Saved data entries

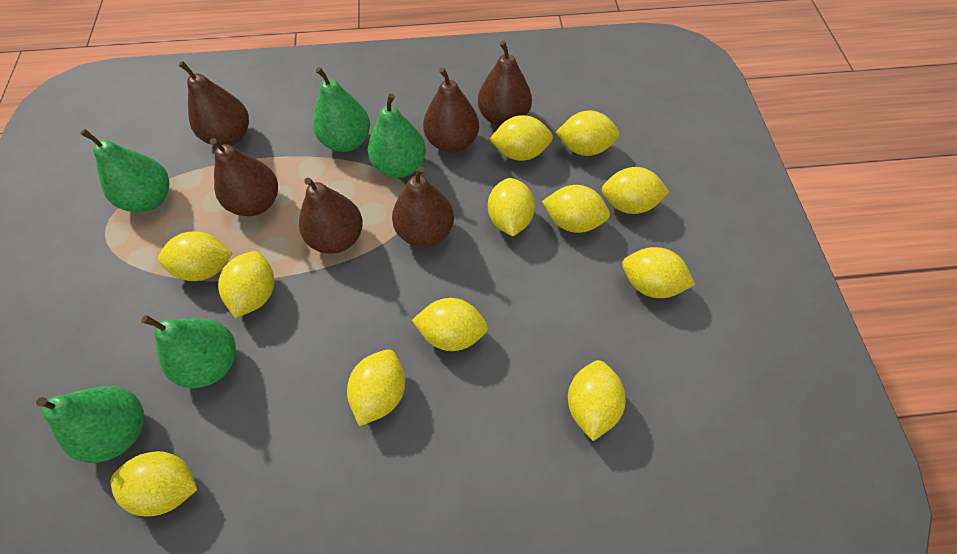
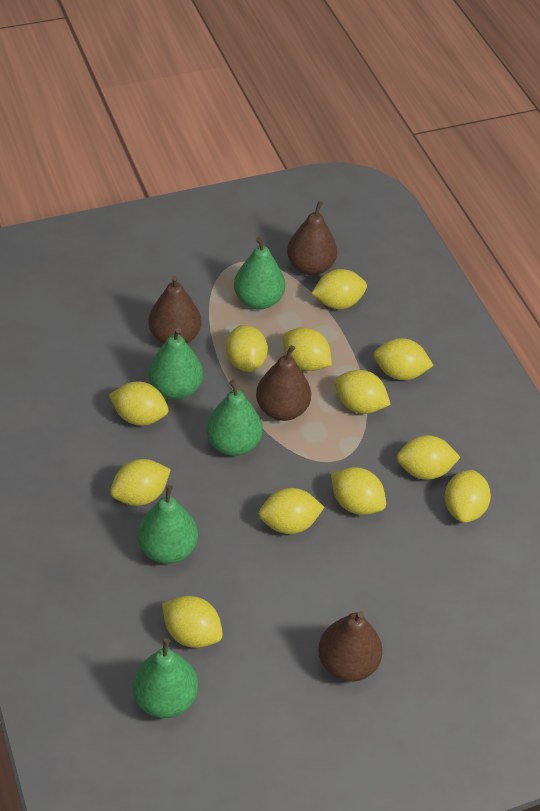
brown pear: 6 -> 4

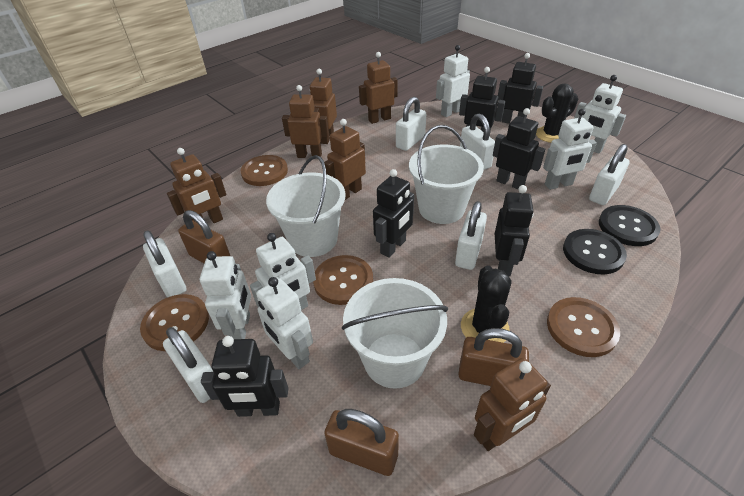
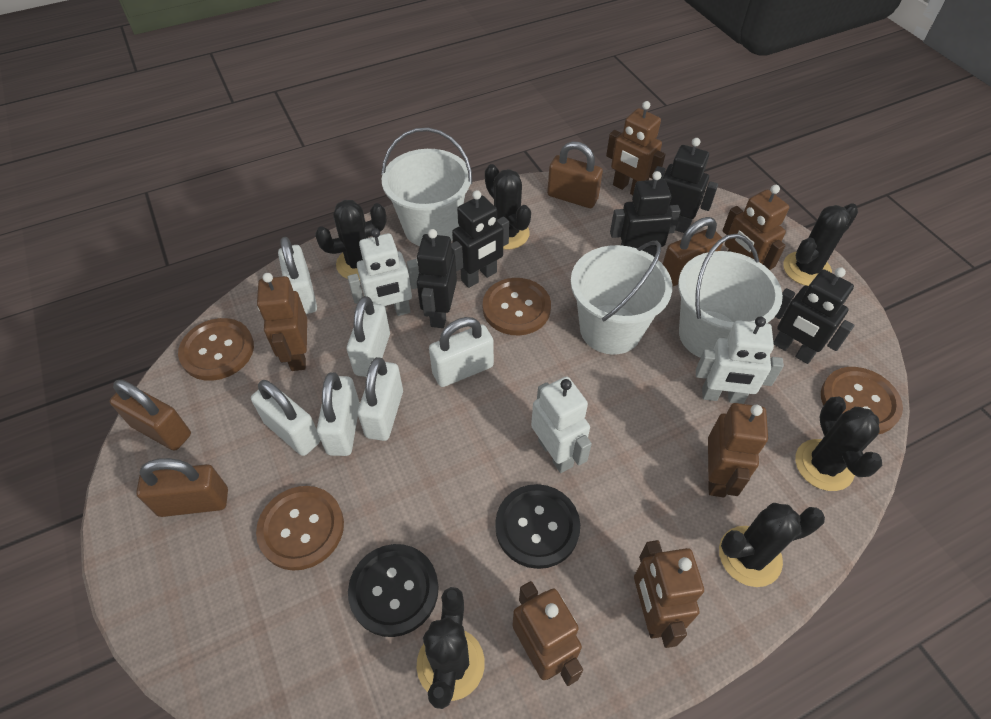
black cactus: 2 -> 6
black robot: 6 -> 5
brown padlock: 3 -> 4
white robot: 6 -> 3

**Your instructions:**
Without the pictures, give every line of the data again, exactly as written.

**Exercise result:**
brown pear: 6 -> 4

black cactus: 2 -> 6
black robot: 6 -> 5
brown padlock: 3 -> 4
white robot: 6 -> 3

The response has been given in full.